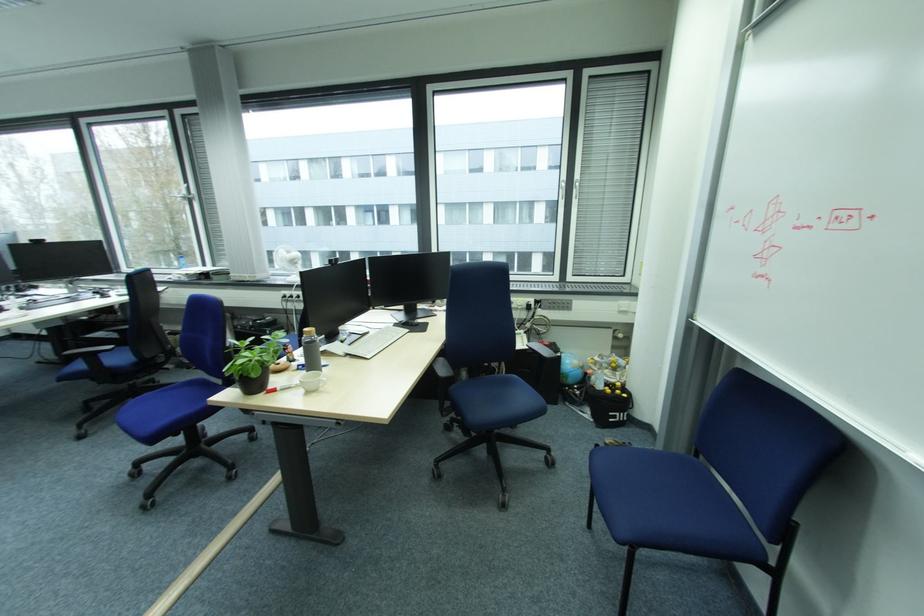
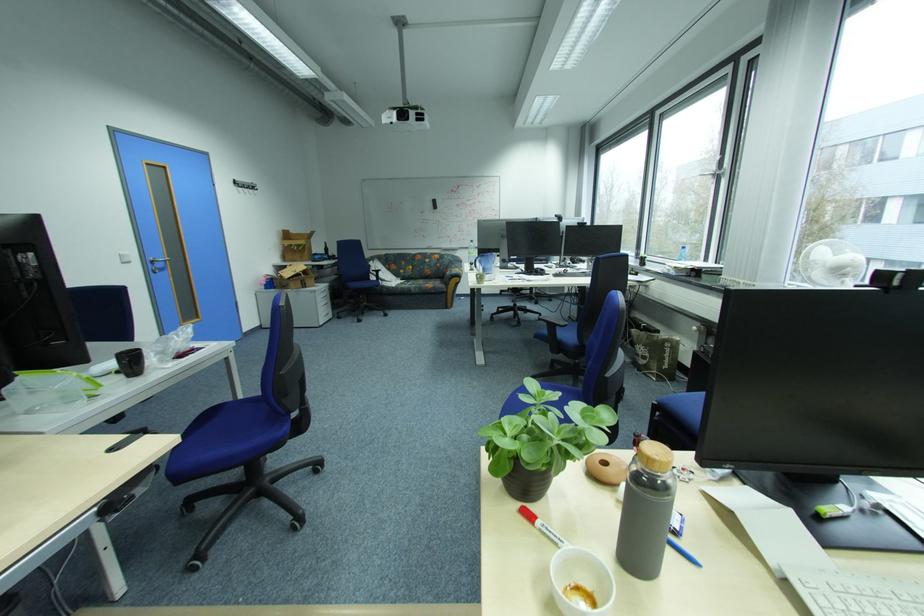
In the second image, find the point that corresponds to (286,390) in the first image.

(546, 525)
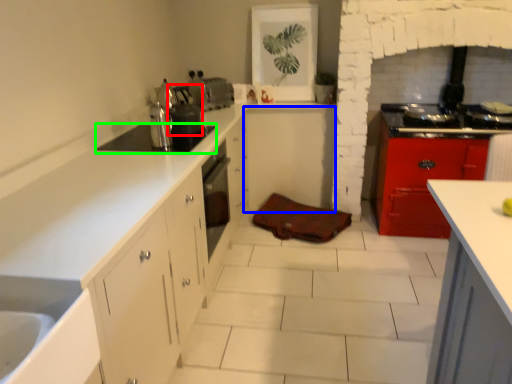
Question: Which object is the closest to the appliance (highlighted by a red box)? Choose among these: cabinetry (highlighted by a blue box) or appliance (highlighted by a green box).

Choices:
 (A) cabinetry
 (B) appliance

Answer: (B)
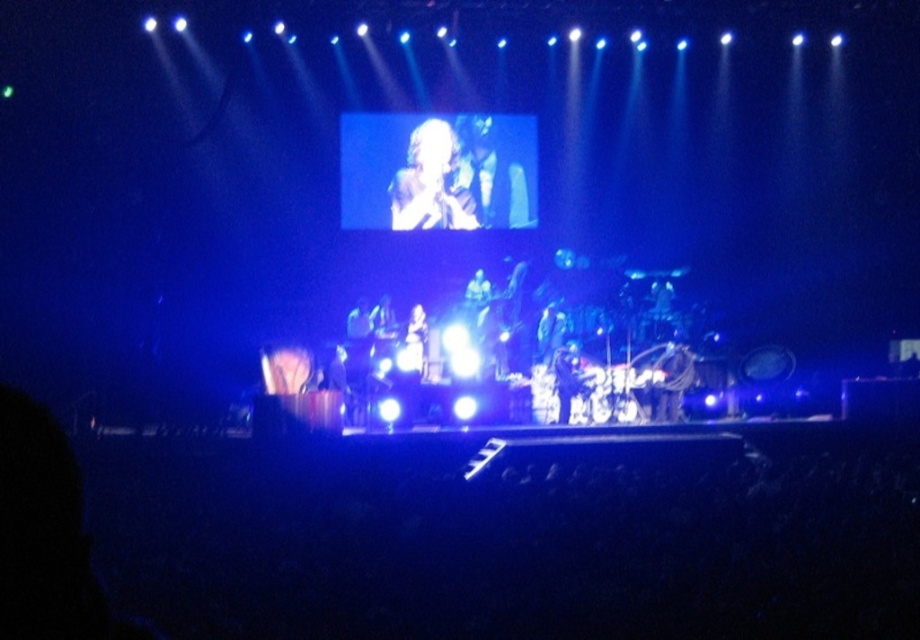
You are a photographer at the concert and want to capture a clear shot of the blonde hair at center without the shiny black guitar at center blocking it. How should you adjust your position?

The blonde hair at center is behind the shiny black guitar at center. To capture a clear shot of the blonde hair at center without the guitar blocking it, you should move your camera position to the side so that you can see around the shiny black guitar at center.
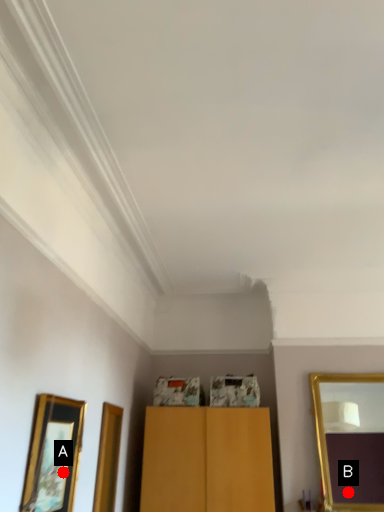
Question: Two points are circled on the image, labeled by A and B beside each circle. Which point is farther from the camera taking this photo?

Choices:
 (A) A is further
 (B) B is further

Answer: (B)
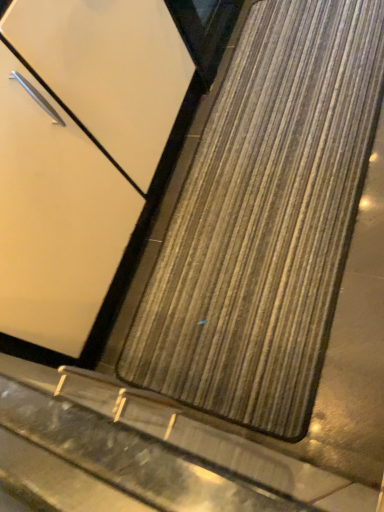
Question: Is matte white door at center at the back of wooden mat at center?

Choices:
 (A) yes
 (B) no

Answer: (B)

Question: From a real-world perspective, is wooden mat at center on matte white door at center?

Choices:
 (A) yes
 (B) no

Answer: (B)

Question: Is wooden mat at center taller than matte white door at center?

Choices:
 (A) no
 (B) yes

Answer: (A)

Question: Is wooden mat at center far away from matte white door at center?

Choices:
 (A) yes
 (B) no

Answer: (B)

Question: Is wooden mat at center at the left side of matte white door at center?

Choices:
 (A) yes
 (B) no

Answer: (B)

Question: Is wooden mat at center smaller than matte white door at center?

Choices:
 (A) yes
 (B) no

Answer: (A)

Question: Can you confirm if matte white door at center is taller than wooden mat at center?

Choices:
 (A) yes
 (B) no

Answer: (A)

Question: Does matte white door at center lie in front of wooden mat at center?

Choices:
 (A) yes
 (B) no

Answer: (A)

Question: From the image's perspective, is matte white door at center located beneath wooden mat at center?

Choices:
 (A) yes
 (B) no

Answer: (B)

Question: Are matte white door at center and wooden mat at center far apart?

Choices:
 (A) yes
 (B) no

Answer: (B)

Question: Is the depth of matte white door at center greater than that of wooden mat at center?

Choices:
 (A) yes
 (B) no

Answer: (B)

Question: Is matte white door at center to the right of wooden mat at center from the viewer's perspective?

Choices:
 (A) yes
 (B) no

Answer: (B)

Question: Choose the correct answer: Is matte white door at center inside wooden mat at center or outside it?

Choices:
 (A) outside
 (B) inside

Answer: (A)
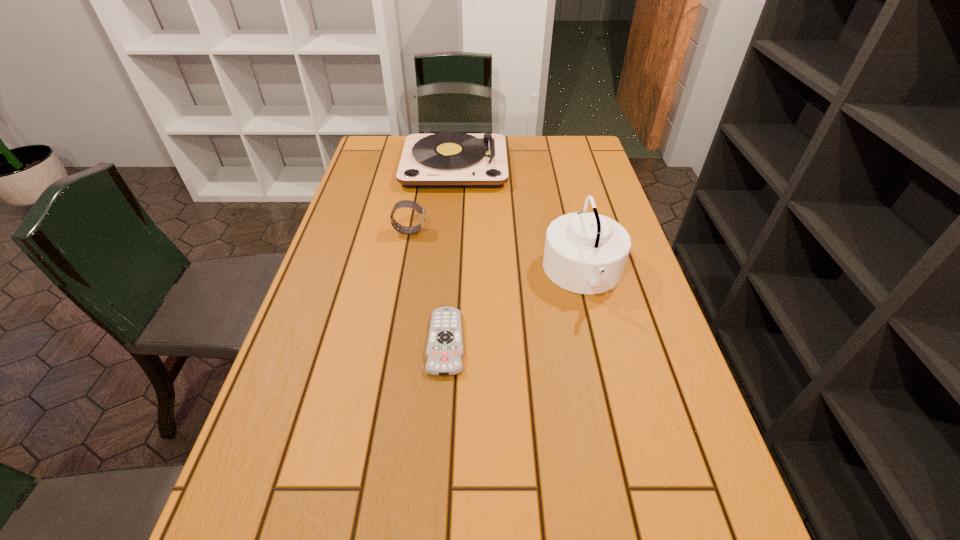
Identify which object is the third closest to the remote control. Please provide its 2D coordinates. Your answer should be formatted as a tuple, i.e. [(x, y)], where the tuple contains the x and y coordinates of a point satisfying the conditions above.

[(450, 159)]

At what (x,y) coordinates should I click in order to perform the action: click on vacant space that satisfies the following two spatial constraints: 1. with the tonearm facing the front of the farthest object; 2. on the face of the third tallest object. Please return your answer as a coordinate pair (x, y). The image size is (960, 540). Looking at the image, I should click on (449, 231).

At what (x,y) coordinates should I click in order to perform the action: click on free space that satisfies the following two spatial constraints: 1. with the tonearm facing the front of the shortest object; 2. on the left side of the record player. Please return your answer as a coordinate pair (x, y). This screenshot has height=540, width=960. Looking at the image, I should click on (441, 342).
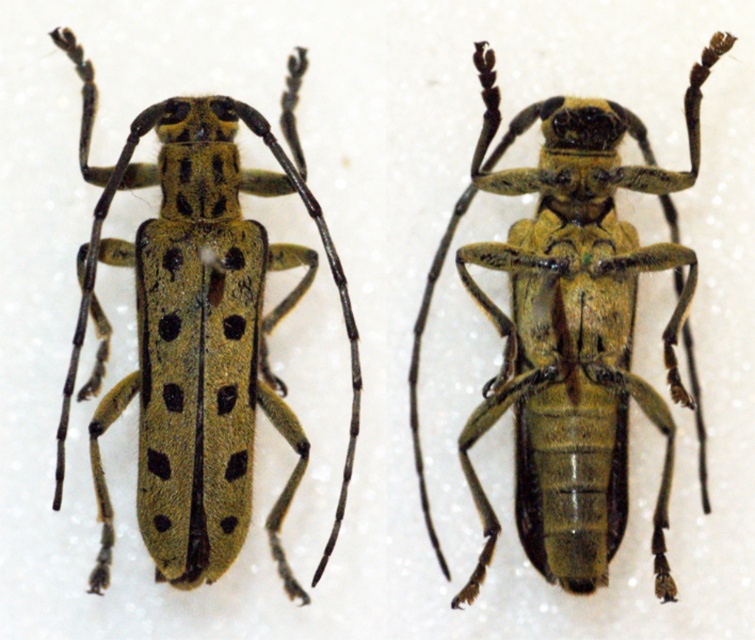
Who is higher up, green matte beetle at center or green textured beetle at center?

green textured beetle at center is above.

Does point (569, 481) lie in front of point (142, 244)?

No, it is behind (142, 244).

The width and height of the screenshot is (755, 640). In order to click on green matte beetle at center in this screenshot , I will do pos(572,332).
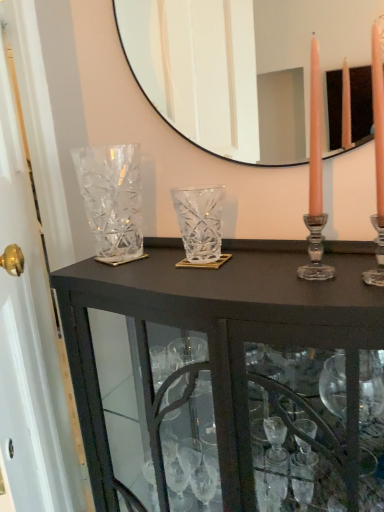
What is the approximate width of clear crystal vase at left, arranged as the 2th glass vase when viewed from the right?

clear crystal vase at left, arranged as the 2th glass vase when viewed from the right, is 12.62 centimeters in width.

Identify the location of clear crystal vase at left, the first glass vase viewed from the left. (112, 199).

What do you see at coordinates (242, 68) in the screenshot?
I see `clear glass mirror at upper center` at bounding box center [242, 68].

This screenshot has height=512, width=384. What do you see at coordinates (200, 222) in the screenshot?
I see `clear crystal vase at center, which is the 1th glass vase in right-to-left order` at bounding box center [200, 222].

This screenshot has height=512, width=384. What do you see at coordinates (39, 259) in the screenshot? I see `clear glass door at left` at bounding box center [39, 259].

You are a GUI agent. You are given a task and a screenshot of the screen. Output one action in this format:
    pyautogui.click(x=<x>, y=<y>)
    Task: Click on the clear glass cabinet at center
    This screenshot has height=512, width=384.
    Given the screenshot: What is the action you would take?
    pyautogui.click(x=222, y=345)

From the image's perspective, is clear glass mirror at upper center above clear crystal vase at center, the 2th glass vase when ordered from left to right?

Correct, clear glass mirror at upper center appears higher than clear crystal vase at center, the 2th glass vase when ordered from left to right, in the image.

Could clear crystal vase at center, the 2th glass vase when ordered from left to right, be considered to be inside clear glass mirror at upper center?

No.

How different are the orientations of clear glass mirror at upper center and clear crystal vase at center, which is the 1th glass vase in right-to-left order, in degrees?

Aim of the exercise:
Gather every line in the items above that contains the word "Identify".

Worked solution:
Identify which object is the third closest to the remote control. Please provide its 2D coordinates. Your answer should be formatted as a tuple, i.e. [(x, y)], where the tuple contains the x and y coordinates of a point satisfying the conditions above.
Identify the location of clear crystal vase at left, the first glass vase viewed from the left. (112, 199).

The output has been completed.